> [Supplied data]
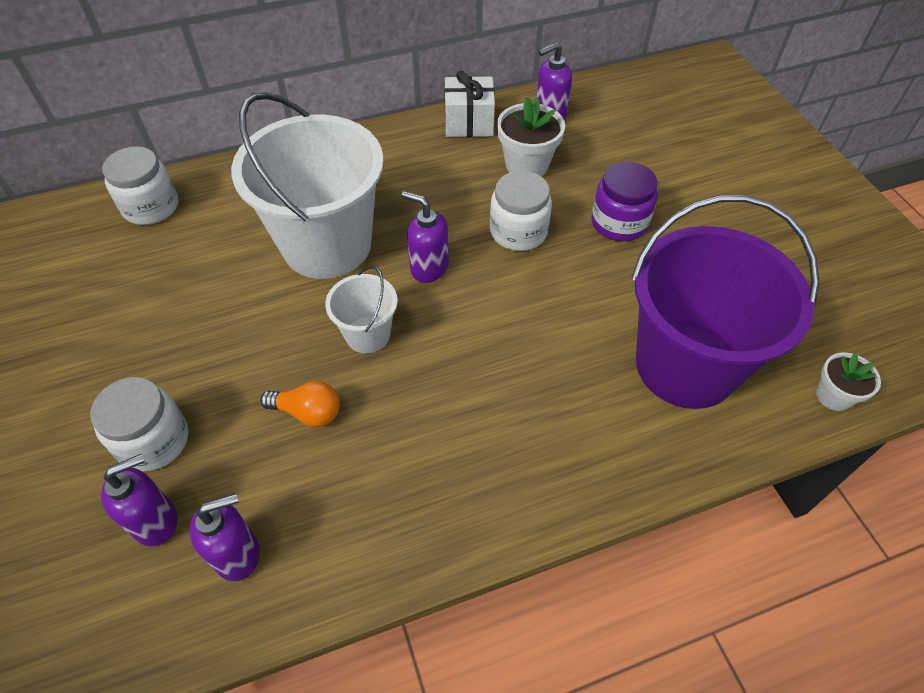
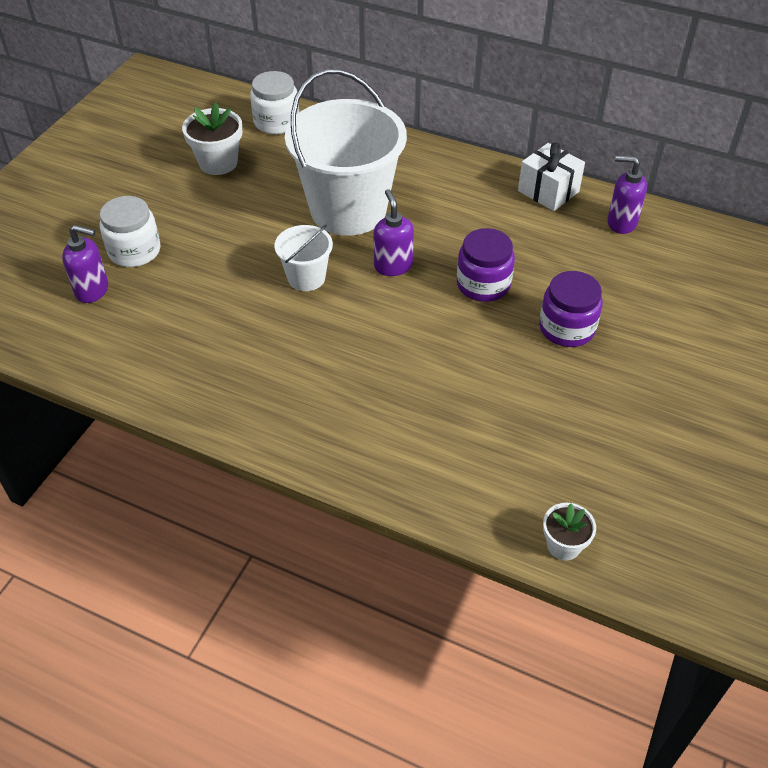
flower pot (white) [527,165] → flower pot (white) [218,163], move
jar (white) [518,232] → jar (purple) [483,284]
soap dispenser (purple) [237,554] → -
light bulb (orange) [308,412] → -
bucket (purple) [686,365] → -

> [Task objective] Return all the records exactly. Skip the pictures.

> [Reply to the task]
flower pot (white) [527,165] → flower pot (white) [218,163], move
jar (white) [518,232] → jar (purple) [483,284]
soap dispenser (purple) [237,554] → -
light bulb (orange) [308,412] → -
bucket (purple) [686,365] → -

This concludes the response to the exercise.